*** Recorded data ***

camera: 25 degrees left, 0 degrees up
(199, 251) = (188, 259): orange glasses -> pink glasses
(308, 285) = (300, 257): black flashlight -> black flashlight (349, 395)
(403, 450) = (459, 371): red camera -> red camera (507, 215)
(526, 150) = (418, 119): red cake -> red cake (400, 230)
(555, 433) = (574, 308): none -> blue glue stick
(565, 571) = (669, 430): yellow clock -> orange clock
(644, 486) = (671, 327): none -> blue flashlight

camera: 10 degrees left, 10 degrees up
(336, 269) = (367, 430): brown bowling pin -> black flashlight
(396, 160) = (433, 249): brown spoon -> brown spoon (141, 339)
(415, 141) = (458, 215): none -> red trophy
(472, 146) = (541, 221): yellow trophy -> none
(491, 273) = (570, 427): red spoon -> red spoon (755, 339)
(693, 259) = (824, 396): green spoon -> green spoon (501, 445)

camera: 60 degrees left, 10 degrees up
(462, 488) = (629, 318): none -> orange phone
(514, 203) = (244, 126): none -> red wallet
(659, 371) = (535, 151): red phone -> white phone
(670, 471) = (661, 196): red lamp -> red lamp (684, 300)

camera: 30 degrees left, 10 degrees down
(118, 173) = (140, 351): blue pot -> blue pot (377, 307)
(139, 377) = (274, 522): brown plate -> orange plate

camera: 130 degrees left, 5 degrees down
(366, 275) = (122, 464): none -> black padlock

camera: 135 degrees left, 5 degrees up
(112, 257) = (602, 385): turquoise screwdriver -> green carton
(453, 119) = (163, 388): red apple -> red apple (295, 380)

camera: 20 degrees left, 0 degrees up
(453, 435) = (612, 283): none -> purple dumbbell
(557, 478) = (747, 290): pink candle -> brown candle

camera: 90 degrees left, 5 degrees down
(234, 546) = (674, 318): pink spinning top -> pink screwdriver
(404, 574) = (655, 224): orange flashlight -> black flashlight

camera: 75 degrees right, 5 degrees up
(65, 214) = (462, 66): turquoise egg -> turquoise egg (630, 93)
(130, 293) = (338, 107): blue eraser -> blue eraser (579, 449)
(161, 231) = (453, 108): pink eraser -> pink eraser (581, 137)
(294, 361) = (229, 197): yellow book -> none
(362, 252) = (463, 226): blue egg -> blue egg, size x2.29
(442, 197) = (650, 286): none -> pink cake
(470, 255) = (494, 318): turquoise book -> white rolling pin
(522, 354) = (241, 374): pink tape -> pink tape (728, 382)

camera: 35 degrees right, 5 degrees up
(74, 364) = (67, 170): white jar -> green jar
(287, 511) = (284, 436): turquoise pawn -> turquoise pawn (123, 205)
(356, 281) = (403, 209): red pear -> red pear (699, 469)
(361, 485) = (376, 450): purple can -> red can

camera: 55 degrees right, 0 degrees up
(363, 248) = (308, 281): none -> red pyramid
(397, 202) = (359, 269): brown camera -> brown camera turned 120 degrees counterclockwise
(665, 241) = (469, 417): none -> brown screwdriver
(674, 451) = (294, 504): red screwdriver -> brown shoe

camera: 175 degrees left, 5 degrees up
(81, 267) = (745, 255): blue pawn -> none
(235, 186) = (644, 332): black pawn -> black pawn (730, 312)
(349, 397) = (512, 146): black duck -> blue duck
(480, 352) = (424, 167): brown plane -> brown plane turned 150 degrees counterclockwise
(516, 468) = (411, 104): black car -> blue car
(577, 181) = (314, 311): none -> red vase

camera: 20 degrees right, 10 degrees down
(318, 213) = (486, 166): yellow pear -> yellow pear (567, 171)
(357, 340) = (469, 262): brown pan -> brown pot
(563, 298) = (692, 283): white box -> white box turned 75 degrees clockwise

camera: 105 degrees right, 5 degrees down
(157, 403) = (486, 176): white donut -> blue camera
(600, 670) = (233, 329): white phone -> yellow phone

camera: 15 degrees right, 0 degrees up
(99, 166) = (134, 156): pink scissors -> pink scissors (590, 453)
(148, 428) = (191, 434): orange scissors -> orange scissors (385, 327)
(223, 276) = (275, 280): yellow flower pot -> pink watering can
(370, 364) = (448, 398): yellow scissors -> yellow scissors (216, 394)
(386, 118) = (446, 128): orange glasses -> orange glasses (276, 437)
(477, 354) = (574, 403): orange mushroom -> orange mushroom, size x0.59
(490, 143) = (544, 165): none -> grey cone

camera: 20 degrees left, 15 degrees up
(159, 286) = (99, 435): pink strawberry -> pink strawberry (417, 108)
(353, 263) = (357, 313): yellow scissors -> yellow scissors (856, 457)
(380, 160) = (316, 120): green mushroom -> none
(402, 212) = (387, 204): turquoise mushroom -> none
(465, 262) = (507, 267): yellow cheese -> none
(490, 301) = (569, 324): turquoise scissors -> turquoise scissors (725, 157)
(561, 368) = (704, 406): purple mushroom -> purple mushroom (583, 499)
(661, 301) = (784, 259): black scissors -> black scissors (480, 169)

*** End of Recorded data ***

◆ Exercise description ◆
Retype only the stretch of lines above starting at the one with "camera: 135 degrees left, 5 degrees up" and stopping at the one with "(157, 403) = (486, 176): white", exactly as written, with both kept.

◆ Your response ◆
camera: 135 degrees left, 5 degrees up
(112, 257) = (602, 385): turquoise screwdriver -> green carton
(453, 119) = (163, 388): red apple -> red apple (295, 380)

camera: 20 degrees left, 0 degrees up
(453, 435) = (612, 283): none -> purple dumbbell
(557, 478) = (747, 290): pink candle -> brown candle

camera: 90 degrees left, 5 degrees down
(234, 546) = (674, 318): pink spinning top -> pink screwdriver
(404, 574) = (655, 224): orange flashlight -> black flashlight

camera: 75 degrees right, 5 degrees up
(65, 214) = (462, 66): turquoise egg -> turquoise egg (630, 93)
(130, 293) = (338, 107): blue eraser -> blue eraser (579, 449)
(161, 231) = (453, 108): pink eraser -> pink eraser (581, 137)
(294, 361) = (229, 197): yellow book -> none
(362, 252) = (463, 226): blue egg -> blue egg, size x2.29
(442, 197) = (650, 286): none -> pink cake
(470, 255) = (494, 318): turquoise book -> white rolling pin
(522, 354) = (241, 374): pink tape -> pink tape (728, 382)

camera: 35 degrees right, 5 degrees up
(74, 364) = (67, 170): white jar -> green jar
(287, 511) = (284, 436): turquoise pawn -> turquoise pawn (123, 205)
(356, 281) = (403, 209): red pear -> red pear (699, 469)
(361, 485) = (376, 450): purple can -> red can

camera: 55 degrees right, 0 degrees up
(363, 248) = (308, 281): none -> red pyramid
(397, 202) = (359, 269): brown camera -> brown camera turned 120 degrees counterclockwise
(665, 241) = (469, 417): none -> brown screwdriver
(674, 451) = (294, 504): red screwdriver -> brown shoe

camera: 175 degrees left, 5 degrees up
(81, 267) = (745, 255): blue pawn -> none
(235, 186) = (644, 332): black pawn -> black pawn (730, 312)
(349, 397) = (512, 146): black duck -> blue duck
(480, 352) = (424, 167): brown plane -> brown plane turned 150 degrees counterclockwise
(516, 468) = (411, 104): black car -> blue car
(577, 181) = (314, 311): none -> red vase

camera: 20 degrees right, 10 degrees down
(318, 213) = (486, 166): yellow pear -> yellow pear (567, 171)
(357, 340) = (469, 262): brown pan -> brown pot
(563, 298) = (692, 283): white box -> white box turned 75 degrees clockwise

camera: 105 degrees right, 5 degrees down
(157, 403) = (486, 176): white donut -> blue camera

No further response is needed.